** Opening Data supplied block **

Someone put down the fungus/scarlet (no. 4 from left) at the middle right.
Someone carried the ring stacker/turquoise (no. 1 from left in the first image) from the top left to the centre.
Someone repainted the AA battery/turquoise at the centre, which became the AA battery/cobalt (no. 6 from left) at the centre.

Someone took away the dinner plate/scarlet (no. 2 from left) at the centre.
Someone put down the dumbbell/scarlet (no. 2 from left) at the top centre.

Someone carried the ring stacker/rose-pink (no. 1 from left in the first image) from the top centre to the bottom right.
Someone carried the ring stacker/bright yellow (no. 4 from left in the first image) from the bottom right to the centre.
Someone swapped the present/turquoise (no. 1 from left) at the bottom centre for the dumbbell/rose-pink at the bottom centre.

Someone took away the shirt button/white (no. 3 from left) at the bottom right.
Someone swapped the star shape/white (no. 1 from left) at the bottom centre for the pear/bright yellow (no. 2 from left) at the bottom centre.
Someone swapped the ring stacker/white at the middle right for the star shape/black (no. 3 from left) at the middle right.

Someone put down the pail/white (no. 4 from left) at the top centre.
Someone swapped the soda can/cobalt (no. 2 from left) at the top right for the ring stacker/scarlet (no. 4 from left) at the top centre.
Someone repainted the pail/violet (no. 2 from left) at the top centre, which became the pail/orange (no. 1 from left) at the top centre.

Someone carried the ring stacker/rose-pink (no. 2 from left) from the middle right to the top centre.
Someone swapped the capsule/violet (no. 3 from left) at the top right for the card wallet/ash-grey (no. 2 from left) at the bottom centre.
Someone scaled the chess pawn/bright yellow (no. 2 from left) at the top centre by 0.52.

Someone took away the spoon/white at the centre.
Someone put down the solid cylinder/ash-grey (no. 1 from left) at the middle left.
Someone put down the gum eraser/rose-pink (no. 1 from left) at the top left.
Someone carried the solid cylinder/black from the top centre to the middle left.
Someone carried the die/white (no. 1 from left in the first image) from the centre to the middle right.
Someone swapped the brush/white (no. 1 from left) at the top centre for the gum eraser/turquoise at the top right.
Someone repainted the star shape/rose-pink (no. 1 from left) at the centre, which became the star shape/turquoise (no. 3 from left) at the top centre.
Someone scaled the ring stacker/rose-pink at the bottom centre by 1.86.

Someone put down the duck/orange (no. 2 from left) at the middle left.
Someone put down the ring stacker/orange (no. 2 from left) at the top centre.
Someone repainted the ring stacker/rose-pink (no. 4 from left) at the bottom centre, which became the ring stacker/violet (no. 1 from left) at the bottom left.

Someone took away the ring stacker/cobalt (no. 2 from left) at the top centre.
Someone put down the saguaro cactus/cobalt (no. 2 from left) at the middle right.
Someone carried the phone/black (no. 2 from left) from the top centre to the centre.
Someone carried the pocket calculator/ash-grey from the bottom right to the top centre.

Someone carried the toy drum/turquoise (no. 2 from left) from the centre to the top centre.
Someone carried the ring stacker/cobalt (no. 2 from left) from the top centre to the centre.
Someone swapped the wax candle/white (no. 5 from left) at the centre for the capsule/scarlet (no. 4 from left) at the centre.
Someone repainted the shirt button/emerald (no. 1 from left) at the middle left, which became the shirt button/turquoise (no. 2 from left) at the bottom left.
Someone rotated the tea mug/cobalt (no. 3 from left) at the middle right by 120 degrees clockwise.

** Closing Data supplied block **

**Your goal**
Give only the lines from the one holding "Someone swapped the present/turquoise" through the one holding "Someone swapped the soda", each restated exactly as it appears above.

**Solution to the problem**
Someone swapped the present/turquoise (no. 1 from left) at the bottom centre for the dumbbell/rose-pink at the bottom centre.

Someone took away the shirt button/white (no. 3 from left) at the bottom right.
Someone swapped the star shape/white (no. 1 from left) at the bottom centre for the pear/bright yellow (no. 2 from left) at the bottom centre.
Someone swapped the ring stacker/white at the middle right for the star shape/black (no. 3 from left) at the middle right.

Someone put down the pail/white (no. 4 from left) at the top centre.
Someone swapped the soda can/cobalt (no. 2 from left) at the top right for the ring stacker/scarlet (no. 4 from left) at the top centre.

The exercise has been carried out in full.